WORK REQUEST: Write out, without any change, the lines in the material below that run from the line with "cyan star: (85, 19) -> (87, 20), moved" through the line with "purple pentagon: (104, 211)", both included.

*** Opening SOURCE RECORDS ***

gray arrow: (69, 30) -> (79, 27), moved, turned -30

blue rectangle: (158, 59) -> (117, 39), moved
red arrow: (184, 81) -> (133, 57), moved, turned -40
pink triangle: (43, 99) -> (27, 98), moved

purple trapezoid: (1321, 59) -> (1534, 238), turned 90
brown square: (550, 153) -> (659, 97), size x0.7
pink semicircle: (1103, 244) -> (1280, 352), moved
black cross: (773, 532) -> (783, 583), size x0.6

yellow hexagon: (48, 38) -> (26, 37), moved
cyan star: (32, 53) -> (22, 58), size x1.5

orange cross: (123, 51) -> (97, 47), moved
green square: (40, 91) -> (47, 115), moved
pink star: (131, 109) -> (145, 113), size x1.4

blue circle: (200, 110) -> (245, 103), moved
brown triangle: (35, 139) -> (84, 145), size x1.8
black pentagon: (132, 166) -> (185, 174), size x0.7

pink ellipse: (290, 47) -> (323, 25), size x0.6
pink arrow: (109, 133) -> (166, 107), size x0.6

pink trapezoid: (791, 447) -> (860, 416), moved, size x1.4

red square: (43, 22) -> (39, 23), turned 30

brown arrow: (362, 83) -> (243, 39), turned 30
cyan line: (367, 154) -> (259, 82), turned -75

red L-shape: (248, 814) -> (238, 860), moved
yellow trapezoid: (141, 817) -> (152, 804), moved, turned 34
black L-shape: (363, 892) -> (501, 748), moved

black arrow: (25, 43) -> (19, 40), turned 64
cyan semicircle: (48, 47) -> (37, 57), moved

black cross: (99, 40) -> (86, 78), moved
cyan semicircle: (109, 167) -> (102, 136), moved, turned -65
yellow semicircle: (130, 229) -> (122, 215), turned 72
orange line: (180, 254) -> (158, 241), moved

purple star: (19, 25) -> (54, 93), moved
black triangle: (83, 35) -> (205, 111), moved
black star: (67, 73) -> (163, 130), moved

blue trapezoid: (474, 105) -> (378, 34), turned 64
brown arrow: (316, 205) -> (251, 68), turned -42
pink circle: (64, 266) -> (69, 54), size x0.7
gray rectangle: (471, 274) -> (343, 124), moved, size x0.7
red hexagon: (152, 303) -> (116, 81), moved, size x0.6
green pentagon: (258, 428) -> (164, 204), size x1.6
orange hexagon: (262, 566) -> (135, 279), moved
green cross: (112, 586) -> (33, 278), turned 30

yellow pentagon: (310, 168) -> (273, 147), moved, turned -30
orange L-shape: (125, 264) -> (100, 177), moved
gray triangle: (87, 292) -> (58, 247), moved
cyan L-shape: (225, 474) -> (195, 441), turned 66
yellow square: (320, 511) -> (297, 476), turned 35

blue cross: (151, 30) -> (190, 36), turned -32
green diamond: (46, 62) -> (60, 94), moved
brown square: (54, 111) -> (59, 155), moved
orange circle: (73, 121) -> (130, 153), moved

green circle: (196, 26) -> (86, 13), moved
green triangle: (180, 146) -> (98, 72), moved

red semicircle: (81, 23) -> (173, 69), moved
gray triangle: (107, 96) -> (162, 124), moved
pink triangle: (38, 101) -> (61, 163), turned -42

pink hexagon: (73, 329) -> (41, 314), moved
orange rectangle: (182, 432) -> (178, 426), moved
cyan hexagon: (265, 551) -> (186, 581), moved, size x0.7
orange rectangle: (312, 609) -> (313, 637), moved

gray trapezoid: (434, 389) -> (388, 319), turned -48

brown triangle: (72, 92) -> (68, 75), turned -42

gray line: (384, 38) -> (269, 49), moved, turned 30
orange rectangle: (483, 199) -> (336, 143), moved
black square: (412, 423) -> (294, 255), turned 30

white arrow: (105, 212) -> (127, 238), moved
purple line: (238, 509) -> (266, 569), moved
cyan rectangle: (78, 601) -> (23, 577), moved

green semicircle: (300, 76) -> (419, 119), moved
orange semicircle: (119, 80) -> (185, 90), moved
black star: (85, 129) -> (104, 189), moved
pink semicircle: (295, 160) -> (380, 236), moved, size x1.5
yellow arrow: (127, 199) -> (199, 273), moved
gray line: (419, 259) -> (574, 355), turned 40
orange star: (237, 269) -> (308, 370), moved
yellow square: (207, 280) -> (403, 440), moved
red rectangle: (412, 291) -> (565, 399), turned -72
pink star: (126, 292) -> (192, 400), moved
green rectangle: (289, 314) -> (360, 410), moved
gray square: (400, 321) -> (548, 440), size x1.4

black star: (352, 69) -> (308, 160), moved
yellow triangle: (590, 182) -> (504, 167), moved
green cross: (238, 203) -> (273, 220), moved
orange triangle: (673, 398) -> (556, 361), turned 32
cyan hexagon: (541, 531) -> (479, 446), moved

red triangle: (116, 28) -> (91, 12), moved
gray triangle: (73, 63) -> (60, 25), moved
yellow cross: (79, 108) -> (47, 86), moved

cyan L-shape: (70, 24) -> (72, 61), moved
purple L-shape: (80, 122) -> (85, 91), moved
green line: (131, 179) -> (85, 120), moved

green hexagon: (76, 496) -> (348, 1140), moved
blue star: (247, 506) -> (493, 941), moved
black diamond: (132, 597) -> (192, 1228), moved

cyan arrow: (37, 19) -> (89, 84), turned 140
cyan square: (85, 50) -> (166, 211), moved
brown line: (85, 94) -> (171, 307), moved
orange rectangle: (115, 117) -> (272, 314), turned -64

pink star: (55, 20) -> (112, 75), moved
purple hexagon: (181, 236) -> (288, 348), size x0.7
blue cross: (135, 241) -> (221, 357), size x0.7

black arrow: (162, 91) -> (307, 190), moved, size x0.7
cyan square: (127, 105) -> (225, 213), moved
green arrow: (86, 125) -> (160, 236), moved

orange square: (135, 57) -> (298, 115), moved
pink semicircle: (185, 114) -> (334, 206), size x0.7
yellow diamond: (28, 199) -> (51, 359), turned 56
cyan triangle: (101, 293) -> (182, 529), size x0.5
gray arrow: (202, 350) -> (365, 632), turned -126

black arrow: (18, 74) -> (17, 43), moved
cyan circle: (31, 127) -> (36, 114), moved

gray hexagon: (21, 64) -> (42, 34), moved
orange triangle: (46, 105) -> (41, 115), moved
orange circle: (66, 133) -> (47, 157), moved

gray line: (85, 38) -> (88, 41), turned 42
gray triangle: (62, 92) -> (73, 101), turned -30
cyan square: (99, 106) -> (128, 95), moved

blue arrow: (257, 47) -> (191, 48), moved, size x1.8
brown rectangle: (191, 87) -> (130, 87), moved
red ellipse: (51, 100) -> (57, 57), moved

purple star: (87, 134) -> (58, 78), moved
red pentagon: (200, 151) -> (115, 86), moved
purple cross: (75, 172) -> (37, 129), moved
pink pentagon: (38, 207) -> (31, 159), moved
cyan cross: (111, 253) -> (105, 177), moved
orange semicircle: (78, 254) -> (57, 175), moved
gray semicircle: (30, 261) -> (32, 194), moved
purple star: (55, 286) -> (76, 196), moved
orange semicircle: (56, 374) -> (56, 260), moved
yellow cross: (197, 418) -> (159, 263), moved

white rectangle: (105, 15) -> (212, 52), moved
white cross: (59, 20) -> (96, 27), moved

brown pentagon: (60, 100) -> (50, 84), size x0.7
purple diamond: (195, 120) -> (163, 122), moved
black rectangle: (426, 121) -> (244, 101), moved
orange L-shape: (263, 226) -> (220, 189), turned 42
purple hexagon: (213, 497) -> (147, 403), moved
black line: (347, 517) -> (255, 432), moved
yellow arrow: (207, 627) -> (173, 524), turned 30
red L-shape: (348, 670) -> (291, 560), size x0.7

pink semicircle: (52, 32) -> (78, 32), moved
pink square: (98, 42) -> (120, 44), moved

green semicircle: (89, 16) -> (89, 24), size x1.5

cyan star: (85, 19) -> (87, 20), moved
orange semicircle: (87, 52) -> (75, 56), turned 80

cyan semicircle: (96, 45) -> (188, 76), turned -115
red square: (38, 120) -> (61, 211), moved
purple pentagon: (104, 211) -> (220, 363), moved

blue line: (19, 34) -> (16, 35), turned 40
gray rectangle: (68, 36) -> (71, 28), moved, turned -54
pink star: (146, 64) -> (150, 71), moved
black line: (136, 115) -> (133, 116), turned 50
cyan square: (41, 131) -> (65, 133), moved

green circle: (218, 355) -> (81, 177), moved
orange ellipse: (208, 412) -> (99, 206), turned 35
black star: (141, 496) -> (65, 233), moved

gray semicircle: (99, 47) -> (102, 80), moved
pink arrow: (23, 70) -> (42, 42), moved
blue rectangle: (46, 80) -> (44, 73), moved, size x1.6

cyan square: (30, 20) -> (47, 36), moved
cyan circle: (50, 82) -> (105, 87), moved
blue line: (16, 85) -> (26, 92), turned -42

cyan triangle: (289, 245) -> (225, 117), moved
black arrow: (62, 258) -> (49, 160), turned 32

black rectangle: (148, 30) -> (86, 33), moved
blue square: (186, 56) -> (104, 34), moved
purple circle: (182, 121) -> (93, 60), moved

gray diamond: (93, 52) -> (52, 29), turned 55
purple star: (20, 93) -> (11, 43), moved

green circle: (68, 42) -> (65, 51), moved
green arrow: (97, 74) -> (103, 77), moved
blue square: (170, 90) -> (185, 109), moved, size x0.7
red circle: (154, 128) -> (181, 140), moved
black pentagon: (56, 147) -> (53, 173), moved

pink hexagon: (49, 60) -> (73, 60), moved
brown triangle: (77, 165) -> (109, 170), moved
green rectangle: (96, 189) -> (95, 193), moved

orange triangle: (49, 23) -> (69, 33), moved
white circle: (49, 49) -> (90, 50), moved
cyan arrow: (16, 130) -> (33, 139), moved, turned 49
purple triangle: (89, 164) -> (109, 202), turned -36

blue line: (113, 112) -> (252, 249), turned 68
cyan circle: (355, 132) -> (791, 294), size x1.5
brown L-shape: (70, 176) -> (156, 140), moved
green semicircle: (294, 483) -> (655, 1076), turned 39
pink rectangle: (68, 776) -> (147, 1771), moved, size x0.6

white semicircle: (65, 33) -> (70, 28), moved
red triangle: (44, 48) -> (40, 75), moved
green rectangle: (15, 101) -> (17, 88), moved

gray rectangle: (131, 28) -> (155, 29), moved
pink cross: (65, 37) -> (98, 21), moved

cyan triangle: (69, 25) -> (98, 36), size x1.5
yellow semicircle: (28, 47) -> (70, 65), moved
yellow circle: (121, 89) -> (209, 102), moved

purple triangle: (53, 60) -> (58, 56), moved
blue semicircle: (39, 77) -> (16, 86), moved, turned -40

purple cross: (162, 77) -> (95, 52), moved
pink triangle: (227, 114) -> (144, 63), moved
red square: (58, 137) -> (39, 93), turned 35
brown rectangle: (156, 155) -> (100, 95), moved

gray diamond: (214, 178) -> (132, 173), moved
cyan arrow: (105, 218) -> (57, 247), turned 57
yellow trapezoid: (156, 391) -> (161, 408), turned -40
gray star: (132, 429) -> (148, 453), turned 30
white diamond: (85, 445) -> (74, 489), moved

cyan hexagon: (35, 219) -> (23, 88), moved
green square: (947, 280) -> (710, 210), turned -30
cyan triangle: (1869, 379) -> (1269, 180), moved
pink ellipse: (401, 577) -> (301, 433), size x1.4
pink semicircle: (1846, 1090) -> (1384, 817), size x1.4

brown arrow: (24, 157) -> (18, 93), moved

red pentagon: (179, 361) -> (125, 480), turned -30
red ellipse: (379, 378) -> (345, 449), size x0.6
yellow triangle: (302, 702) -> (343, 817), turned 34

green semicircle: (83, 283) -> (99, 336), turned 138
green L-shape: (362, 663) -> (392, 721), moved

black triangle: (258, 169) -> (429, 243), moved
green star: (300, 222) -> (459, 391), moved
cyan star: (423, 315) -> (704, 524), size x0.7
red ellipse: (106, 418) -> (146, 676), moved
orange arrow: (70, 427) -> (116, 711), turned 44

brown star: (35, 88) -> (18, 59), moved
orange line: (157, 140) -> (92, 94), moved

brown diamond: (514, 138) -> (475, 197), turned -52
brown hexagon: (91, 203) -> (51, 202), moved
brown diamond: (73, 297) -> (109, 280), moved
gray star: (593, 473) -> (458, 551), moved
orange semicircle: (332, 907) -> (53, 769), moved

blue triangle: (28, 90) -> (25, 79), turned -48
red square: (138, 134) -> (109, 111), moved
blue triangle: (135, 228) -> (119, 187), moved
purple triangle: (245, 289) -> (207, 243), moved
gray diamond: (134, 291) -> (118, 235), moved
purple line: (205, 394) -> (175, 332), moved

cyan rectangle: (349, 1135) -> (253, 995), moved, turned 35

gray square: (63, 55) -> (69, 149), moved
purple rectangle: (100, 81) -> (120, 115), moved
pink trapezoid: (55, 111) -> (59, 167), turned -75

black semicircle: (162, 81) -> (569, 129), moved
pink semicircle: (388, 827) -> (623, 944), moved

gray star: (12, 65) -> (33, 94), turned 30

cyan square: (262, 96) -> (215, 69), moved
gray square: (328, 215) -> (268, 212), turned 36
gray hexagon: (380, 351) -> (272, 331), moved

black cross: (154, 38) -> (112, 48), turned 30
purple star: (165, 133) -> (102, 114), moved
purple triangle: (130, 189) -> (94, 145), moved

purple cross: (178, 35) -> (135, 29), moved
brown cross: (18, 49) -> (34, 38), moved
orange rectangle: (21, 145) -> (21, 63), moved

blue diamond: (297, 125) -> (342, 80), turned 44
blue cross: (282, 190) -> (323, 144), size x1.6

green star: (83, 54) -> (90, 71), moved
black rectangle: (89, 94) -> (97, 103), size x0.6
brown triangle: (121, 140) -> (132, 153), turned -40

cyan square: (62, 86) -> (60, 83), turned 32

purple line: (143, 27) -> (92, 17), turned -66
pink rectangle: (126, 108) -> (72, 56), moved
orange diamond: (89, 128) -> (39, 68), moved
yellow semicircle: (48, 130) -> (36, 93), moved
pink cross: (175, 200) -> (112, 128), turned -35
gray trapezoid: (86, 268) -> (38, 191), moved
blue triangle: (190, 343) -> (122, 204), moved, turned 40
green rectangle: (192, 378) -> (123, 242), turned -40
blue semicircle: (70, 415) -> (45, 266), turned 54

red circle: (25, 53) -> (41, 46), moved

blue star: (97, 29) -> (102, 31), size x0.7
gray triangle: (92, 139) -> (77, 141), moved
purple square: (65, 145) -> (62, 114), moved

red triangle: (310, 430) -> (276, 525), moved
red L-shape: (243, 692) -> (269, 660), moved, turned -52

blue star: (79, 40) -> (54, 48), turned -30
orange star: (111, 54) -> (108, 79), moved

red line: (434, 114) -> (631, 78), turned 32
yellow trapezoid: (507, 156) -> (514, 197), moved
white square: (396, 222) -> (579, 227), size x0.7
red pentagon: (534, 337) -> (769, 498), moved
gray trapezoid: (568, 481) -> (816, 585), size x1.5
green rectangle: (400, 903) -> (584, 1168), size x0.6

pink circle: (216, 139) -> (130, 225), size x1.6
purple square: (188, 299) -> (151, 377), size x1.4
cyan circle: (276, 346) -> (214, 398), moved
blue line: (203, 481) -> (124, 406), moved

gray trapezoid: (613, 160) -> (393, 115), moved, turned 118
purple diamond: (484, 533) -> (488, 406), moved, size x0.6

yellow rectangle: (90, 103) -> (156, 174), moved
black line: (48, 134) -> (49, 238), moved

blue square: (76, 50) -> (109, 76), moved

*** Closing SOURCE RECORDS ***

ANSWER TO THIS EXERCISE:
cyan star: (85, 19) -> (87, 20), moved
orange semicircle: (87, 52) -> (75, 56), turned 80

cyan semicircle: (96, 45) -> (188, 76), turned -115
red square: (38, 120) -> (61, 211), moved
purple pentagon: (104, 211) -> (220, 363), moved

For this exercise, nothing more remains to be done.